TASK GOAL: Using the listing below, retype exactly the lines starting at the one with "RADIO1 pin CE: SCK -> MI" and ending at the one with "BT: JDY-31 -> HC-05", and include both.

╭─ THE INPUT

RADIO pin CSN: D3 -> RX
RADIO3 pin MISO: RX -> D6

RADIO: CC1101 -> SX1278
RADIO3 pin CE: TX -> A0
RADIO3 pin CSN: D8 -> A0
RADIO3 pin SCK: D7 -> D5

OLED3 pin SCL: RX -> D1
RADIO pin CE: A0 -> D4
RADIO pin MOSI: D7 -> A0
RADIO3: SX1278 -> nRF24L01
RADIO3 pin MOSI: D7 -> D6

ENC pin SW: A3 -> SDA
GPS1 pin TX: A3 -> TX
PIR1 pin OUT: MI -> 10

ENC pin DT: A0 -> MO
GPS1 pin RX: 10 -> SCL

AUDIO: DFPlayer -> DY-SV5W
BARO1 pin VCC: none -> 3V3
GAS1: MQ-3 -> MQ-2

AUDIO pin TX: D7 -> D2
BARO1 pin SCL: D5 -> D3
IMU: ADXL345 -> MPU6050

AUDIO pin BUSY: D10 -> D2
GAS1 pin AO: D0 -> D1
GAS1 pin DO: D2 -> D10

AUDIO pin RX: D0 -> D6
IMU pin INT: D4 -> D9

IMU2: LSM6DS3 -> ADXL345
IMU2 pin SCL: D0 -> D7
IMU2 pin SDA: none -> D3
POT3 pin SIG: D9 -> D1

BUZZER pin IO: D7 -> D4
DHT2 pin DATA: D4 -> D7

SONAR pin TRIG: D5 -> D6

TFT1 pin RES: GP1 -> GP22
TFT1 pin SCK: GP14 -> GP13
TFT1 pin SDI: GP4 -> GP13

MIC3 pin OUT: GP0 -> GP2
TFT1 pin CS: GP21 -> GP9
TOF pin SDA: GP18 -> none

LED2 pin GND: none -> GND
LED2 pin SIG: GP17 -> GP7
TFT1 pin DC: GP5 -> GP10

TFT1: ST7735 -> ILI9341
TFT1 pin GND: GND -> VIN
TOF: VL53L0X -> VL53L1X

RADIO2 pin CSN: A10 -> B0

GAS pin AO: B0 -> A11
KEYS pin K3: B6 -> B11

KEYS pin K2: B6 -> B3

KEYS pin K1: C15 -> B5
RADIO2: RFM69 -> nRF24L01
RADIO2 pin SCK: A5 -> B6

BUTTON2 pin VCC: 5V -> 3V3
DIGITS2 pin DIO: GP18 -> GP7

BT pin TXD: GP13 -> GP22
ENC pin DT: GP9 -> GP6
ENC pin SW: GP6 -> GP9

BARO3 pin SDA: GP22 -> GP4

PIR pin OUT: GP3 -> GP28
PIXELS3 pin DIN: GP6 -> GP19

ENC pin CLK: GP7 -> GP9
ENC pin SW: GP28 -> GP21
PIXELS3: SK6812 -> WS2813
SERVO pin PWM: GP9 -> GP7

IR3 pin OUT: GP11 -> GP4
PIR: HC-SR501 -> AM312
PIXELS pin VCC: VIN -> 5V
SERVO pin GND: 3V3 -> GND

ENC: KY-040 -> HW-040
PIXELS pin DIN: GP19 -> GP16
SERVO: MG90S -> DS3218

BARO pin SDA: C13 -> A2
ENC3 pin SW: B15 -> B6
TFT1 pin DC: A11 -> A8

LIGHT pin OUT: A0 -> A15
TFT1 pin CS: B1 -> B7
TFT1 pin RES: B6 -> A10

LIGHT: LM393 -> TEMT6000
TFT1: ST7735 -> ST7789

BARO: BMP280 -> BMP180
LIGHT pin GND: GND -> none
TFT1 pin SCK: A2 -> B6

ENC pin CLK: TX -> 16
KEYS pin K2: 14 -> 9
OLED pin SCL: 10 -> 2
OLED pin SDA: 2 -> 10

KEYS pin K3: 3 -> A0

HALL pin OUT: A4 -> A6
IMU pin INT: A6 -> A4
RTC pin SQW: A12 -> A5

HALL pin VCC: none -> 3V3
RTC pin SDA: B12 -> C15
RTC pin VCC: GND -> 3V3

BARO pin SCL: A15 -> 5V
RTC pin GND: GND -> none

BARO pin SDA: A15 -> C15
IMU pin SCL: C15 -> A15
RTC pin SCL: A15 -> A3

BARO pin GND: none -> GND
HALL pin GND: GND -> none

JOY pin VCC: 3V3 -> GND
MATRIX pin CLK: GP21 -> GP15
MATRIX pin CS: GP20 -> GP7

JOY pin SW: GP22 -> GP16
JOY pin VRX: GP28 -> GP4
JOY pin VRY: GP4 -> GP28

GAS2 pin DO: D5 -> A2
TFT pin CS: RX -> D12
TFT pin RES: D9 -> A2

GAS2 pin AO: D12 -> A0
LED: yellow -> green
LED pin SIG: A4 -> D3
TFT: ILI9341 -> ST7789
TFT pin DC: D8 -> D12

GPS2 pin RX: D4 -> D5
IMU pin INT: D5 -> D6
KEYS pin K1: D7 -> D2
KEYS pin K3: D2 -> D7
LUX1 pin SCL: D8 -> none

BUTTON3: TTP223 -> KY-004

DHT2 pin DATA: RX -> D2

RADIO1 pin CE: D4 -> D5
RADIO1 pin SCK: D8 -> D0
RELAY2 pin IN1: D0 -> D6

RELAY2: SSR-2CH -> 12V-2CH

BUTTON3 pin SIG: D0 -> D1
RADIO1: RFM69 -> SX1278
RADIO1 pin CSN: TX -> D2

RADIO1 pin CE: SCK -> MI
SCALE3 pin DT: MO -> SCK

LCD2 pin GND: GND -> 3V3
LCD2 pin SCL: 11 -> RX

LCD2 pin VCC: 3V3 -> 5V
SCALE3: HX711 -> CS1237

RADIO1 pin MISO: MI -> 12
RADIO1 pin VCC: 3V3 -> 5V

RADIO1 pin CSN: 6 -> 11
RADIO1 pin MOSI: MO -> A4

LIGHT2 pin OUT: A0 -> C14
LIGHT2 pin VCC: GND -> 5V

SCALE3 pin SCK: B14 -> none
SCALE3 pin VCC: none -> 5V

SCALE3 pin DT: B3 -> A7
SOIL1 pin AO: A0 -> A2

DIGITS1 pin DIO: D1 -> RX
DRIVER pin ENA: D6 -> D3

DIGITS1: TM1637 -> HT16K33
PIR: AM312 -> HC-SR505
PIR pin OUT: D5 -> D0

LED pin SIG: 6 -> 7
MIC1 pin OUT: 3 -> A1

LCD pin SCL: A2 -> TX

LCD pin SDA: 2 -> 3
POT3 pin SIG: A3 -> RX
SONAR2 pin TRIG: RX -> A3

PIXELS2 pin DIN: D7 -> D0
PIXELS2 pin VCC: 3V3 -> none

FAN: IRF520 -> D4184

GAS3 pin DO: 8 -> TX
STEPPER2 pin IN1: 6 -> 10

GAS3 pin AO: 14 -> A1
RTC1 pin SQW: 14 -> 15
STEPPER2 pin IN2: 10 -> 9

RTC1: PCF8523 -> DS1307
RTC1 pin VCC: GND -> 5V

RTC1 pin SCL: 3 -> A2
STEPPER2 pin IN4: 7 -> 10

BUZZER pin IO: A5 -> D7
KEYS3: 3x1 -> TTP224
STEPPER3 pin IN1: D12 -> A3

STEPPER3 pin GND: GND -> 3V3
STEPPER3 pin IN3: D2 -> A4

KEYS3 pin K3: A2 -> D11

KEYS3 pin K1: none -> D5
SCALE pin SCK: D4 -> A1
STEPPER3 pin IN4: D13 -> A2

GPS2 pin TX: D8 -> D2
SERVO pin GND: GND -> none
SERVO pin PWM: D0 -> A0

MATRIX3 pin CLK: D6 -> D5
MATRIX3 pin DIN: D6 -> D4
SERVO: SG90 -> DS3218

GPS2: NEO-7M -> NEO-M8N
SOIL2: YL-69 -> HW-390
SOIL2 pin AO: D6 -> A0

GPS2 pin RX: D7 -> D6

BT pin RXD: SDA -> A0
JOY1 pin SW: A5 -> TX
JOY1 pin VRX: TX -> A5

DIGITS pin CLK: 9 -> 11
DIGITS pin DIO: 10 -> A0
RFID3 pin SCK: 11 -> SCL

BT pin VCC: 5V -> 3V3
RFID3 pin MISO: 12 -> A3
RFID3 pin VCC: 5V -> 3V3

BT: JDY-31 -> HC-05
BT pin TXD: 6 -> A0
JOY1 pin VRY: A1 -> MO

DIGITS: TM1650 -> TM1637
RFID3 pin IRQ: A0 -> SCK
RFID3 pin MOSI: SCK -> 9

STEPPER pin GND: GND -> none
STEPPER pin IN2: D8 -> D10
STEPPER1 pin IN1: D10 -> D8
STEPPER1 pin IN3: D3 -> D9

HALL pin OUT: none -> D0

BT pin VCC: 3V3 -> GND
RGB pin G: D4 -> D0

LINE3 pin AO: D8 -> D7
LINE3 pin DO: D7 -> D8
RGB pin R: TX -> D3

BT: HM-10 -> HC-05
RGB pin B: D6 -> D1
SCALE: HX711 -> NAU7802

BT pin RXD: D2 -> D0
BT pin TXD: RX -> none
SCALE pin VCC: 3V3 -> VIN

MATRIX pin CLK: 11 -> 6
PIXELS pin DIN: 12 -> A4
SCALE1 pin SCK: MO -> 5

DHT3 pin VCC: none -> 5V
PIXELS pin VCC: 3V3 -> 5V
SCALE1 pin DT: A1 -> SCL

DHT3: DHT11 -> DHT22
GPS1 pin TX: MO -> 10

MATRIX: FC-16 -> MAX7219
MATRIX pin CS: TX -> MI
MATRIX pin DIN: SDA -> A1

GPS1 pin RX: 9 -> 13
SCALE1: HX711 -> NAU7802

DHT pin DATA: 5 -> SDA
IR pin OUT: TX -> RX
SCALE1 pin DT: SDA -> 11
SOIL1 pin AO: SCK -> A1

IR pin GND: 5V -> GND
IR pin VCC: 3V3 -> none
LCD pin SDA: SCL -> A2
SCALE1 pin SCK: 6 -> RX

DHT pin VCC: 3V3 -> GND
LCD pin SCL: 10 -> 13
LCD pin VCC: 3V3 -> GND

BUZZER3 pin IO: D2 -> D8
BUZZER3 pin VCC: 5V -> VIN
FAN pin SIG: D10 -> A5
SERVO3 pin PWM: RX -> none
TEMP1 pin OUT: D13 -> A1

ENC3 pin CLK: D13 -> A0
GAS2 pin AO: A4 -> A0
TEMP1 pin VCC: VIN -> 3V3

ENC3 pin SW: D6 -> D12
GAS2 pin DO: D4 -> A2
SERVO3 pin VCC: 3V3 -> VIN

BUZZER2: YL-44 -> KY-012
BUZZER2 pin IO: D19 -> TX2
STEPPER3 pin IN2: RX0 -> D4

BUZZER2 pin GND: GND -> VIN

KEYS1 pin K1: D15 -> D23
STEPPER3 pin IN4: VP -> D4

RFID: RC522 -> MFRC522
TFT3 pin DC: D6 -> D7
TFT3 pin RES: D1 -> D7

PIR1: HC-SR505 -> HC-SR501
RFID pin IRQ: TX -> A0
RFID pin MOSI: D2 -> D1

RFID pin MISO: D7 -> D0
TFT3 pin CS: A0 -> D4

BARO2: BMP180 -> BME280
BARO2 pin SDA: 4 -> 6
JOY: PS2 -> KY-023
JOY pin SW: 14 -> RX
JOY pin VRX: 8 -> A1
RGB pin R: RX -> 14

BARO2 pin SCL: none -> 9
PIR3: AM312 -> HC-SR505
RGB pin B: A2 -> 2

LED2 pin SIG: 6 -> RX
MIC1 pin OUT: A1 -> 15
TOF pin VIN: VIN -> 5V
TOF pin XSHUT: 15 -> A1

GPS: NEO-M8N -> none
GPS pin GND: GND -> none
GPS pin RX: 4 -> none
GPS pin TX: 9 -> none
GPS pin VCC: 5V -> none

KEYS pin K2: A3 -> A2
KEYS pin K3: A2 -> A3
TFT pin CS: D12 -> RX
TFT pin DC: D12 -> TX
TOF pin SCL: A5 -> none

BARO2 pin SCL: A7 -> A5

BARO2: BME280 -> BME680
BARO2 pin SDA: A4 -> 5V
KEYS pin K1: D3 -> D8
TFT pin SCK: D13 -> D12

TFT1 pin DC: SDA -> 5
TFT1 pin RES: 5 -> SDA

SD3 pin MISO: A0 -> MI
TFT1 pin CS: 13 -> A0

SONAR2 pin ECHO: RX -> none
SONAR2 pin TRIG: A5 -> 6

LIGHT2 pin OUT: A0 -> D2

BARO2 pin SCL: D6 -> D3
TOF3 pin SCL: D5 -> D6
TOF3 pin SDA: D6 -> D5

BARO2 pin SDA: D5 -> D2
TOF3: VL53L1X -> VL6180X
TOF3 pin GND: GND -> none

╰─

SOLUTION FOR THIS TASK:
RADIO1 pin CE: SCK -> MI
SCALE3 pin DT: MO -> SCK

LCD2 pin GND: GND -> 3V3
LCD2 pin SCL: 11 -> RX

LCD2 pin VCC: 3V3 -> 5V
SCALE3: HX711 -> CS1237

RADIO1 pin MISO: MI -> 12
RADIO1 pin VCC: 3V3 -> 5V

RADIO1 pin CSN: 6 -> 11
RADIO1 pin MOSI: MO -> A4

LIGHT2 pin OUT: A0 -> C14
LIGHT2 pin VCC: GND -> 5V

SCALE3 pin SCK: B14 -> none
SCALE3 pin VCC: none -> 5V

SCALE3 pin DT: B3 -> A7
SOIL1 pin AO: A0 -> A2

DIGITS1 pin DIO: D1 -> RX
DRIVER pin ENA: D6 -> D3

DIGITS1: TM1637 -> HT16K33
PIR: AM312 -> HC-SR505
PIR pin OUT: D5 -> D0

LED pin SIG: 6 -> 7
MIC1 pin OUT: 3 -> A1

LCD pin SCL: A2 -> TX

LCD pin SDA: 2 -> 3
POT3 pin SIG: A3 -> RX
SONAR2 pin TRIG: RX -> A3

PIXELS2 pin DIN: D7 -> D0
PIXELS2 pin VCC: 3V3 -> none

FAN: IRF520 -> D4184

GAS3 pin DO: 8 -> TX
STEPPER2 pin IN1: 6 -> 10

GAS3 pin AO: 14 -> A1
RTC1 pin SQW: 14 -> 15
STEPPER2 pin IN2: 10 -> 9

RTC1: PCF8523 -> DS1307
RTC1 pin VCC: GND -> 5V

RTC1 pin SCL: 3 -> A2
STEPPER2 pin IN4: 7 -> 10

BUZZER pin IO: A5 -> D7
KEYS3: 3x1 -> TTP224
STEPPER3 pin IN1: D12 -> A3

STEPPER3 pin GND: GND -> 3V3
STEPPER3 pin IN3: D2 -> A4

KEYS3 pin K3: A2 -> D11

KEYS3 pin K1: none -> D5
SCALE pin SCK: D4 -> A1
STEPPER3 pin IN4: D13 -> A2

GPS2 pin TX: D8 -> D2
SERVO pin GND: GND -> none
SERVO pin PWM: D0 -> A0

MATRIX3 pin CLK: D6 -> D5
MATRIX3 pin DIN: D6 -> D4
SERVO: SG90 -> DS3218

GPS2: NEO-7M -> NEO-M8N
SOIL2: YL-69 -> HW-390
SOIL2 pin AO: D6 -> A0

GPS2 pin RX: D7 -> D6

BT pin RXD: SDA -> A0
JOY1 pin SW: A5 -> TX
JOY1 pin VRX: TX -> A5

DIGITS pin CLK: 9 -> 11
DIGITS pin DIO: 10 -> A0
RFID3 pin SCK: 11 -> SCL

BT pin VCC: 5V -> 3V3
RFID3 pin MISO: 12 -> A3
RFID3 pin VCC: 5V -> 3V3

BT: JDY-31 -> HC-05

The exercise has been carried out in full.